#### [Problem to solve]
An exact copy of the listing is required, with its pictures removed.

#### [Available data]
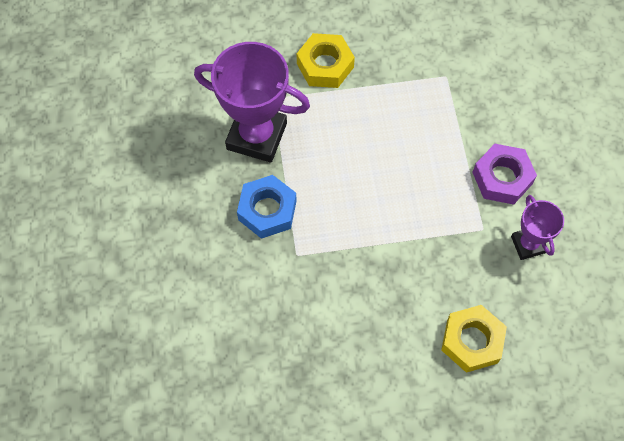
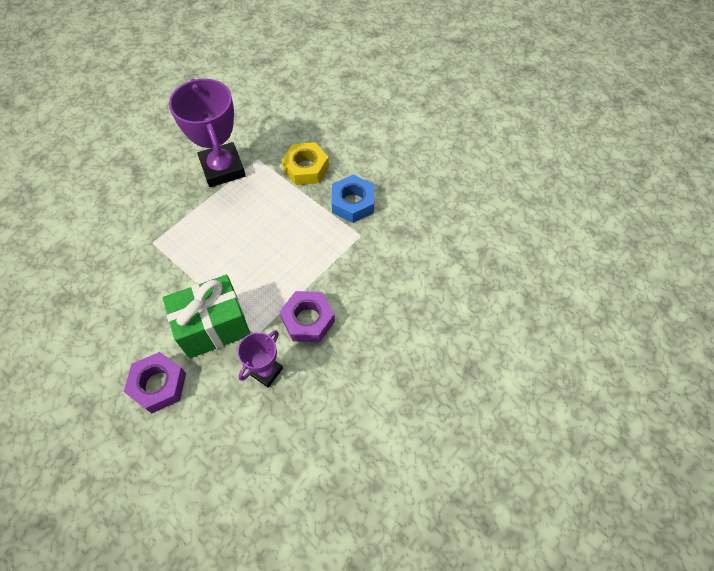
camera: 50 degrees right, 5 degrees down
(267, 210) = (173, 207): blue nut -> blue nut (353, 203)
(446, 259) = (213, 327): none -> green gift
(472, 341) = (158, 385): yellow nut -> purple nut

#### [Exercise response]
camera: 50 degrees right, 5 degrees down
(267, 210) = (173, 207): blue nut -> blue nut (353, 203)
(446, 259) = (213, 327): none -> green gift
(472, 341) = (158, 385): yellow nut -> purple nut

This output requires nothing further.